| ASSIGNMENT |
Exact copies of the lines from the one with "(182, 376) = (215, 280): orange" through the last line of the entries, and no pictures, make up the answer.

| Object state change records |

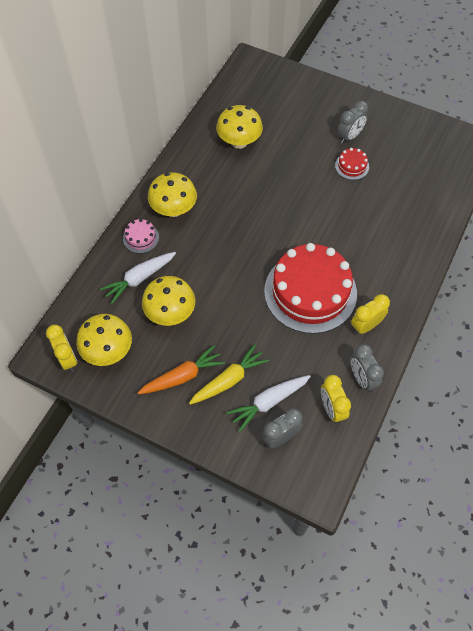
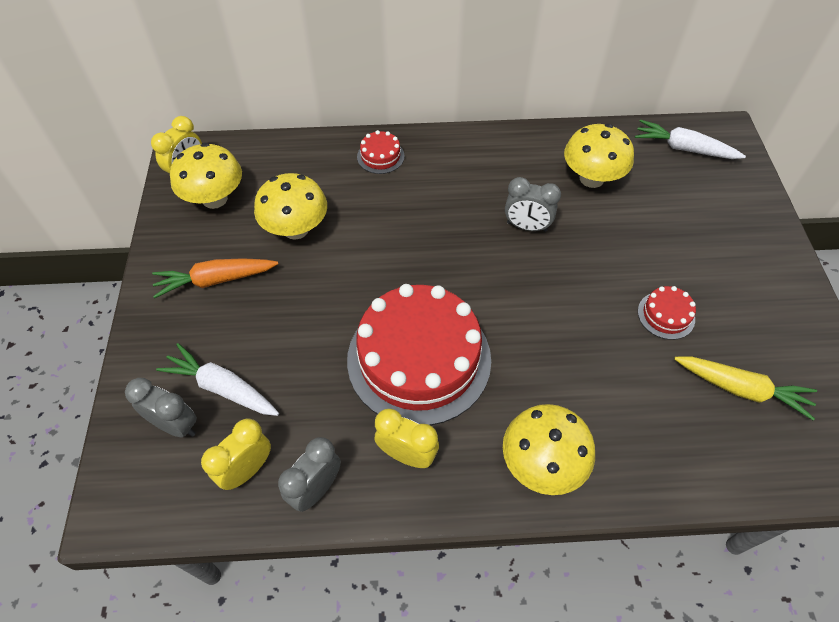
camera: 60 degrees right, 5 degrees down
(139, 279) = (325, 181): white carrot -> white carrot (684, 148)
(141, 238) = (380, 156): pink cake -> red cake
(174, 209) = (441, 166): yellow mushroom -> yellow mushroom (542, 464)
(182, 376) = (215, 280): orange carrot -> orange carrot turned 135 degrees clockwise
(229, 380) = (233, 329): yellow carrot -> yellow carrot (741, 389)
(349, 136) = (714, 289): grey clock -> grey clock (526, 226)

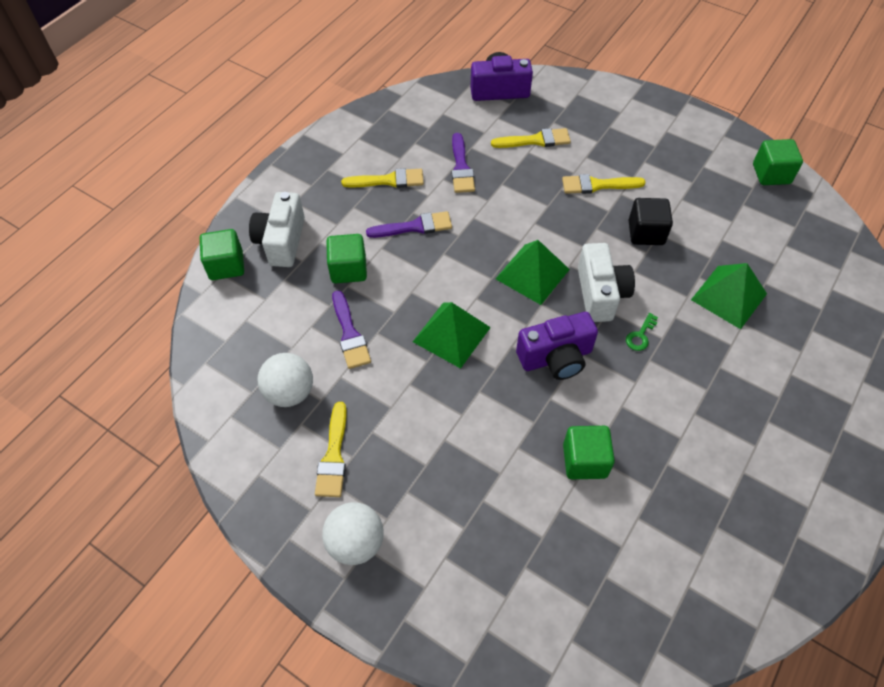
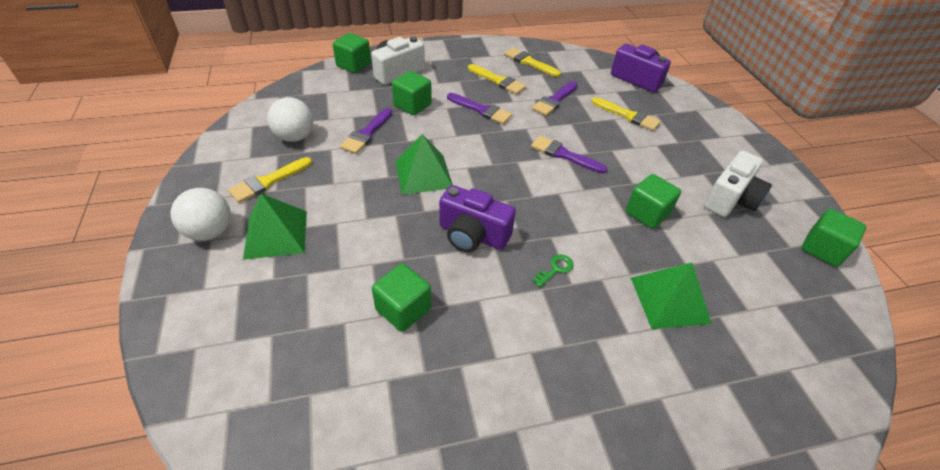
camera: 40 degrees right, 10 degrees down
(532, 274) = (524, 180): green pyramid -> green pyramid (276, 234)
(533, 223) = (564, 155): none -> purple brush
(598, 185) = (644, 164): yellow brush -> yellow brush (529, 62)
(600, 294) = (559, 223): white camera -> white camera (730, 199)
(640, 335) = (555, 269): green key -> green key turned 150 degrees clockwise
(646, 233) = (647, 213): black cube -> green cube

| ANSWER SPACE |
(182, 376) = (215, 280): orange carrot -> orange carrot turned 135 degrees clockwise
(229, 380) = (233, 329): yellow carrot -> yellow carrot (741, 389)
(349, 136) = (714, 289): grey clock -> grey clock (526, 226)

camera: 40 degrees right, 10 degrees down
(532, 274) = (524, 180): green pyramid -> green pyramid (276, 234)
(533, 223) = (564, 155): none -> purple brush
(598, 185) = (644, 164): yellow brush -> yellow brush (529, 62)
(600, 294) = (559, 223): white camera -> white camera (730, 199)
(640, 335) = (555, 269): green key -> green key turned 150 degrees clockwise
(646, 233) = (647, 213): black cube -> green cube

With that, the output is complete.